** Opening THE DATA block **

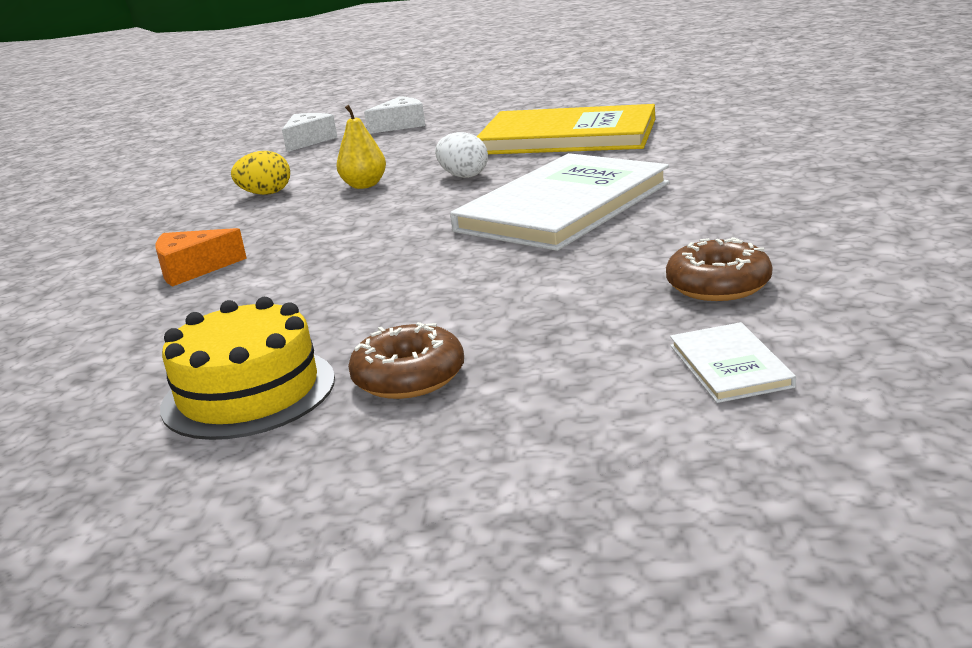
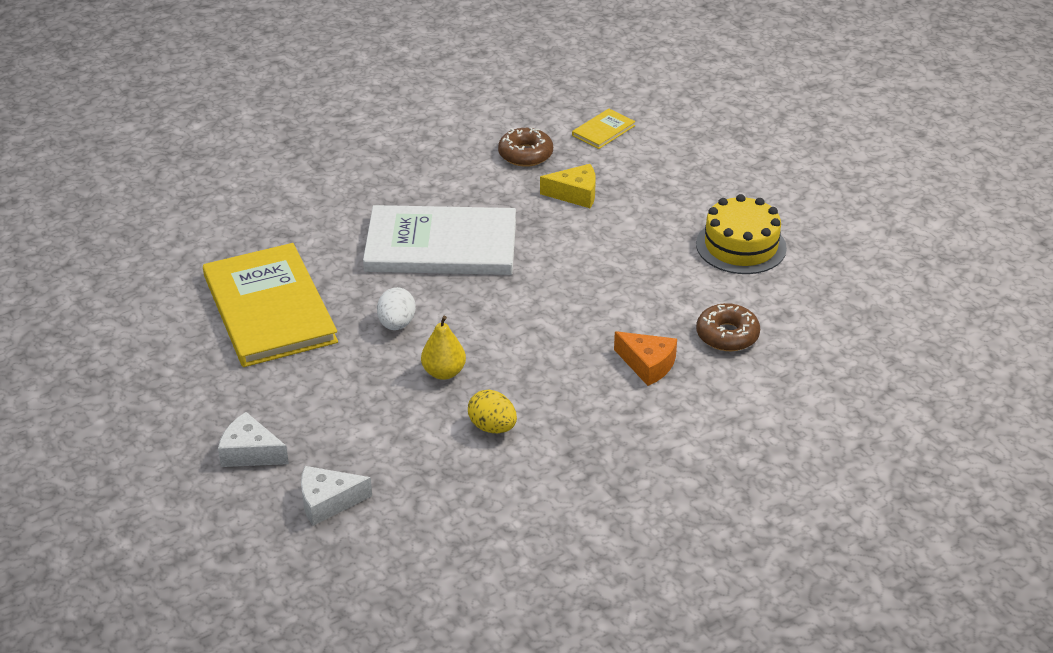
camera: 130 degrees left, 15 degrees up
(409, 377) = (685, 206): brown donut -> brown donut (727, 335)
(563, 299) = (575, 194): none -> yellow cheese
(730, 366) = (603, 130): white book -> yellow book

** Closing THE DATA block **
** Opening THE DATA block **

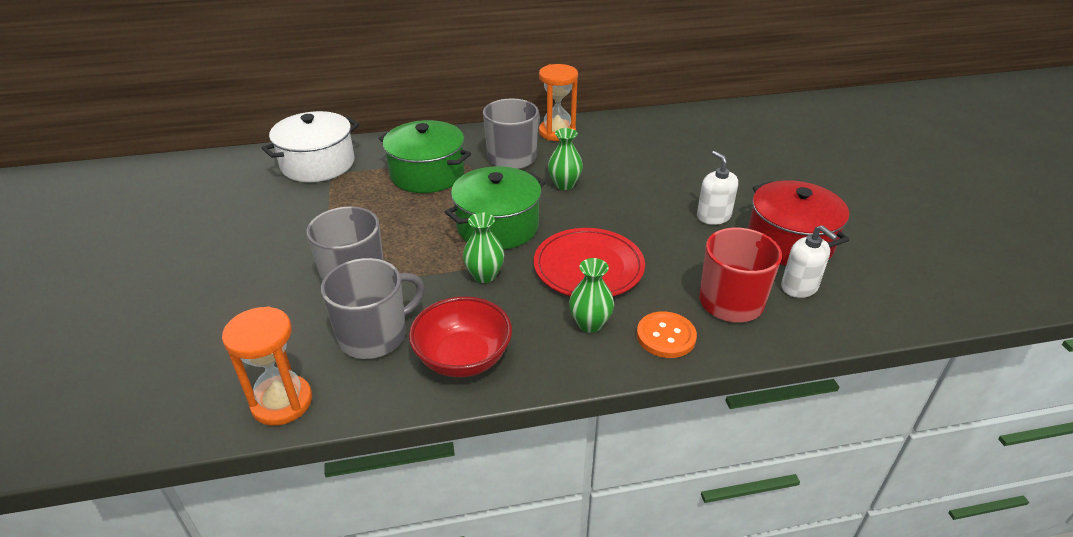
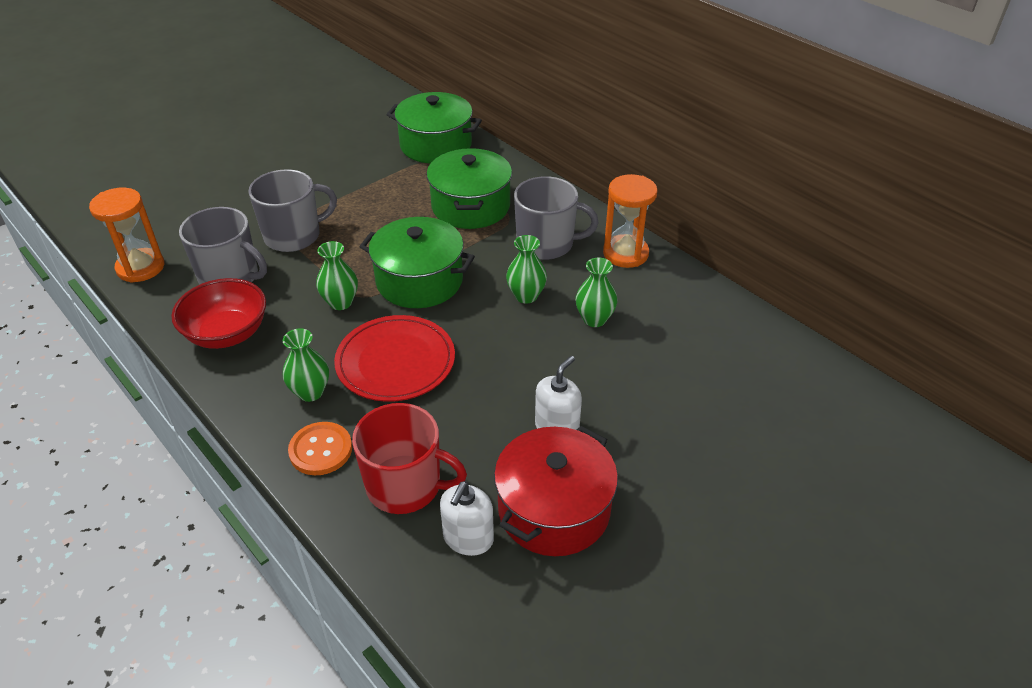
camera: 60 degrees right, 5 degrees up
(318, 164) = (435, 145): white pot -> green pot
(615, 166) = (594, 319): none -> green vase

** Closing THE DATA block **

### YOUR TASK
In how many lines of the material above does the word "degrees" appear? Reply with the number only.

### EXERCISE OUTPUT
2